WHAT YOU SHOULD DO:
Leave the pictures out and return every line below exactly.

RECORDED DATA:
= = = =
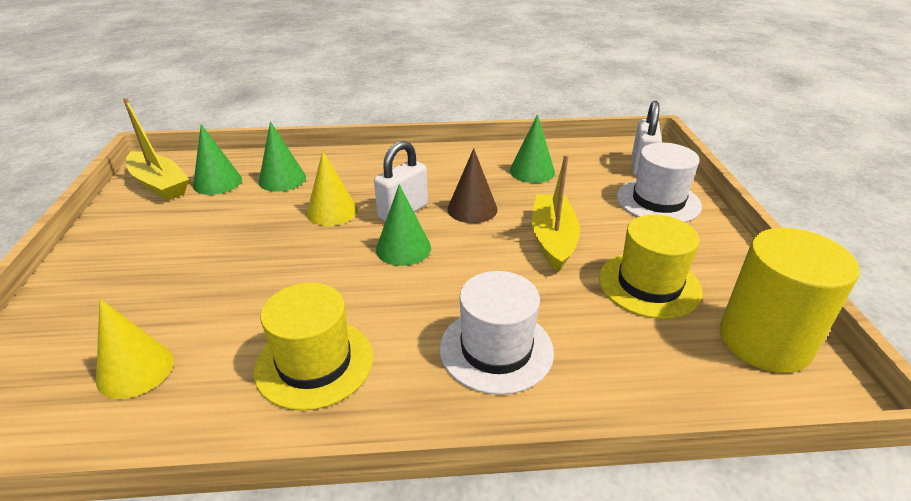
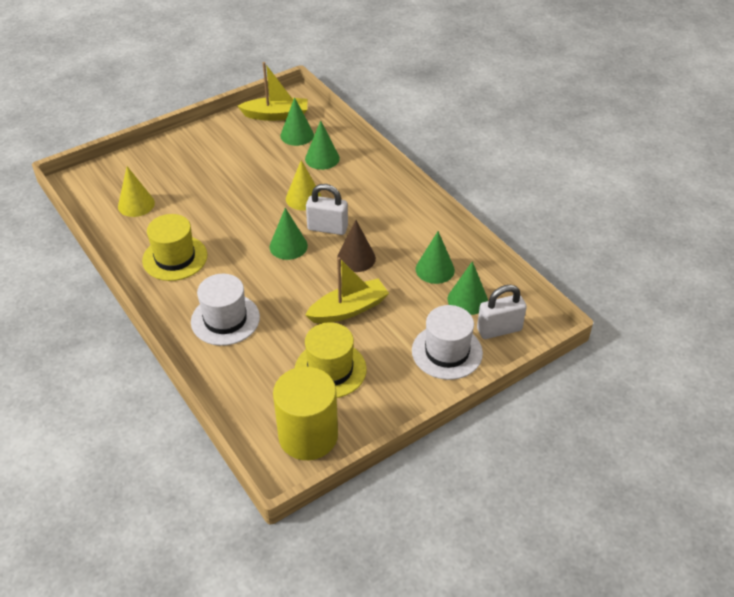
camera: 60 degrees right, 10 degrees up
yellow boat [123,98,189,201] -> yellow boat turned 105 degrees counterclockwise [238,62,307,121]
none -> green cone [448,261,488,315]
= = = =
ANSWER BOX:
camera: 60 degrees right, 10 degrees up
yellow boat [123,98,189,201] -> yellow boat turned 105 degrees counterclockwise [238,62,307,121]
none -> green cone [448,261,488,315]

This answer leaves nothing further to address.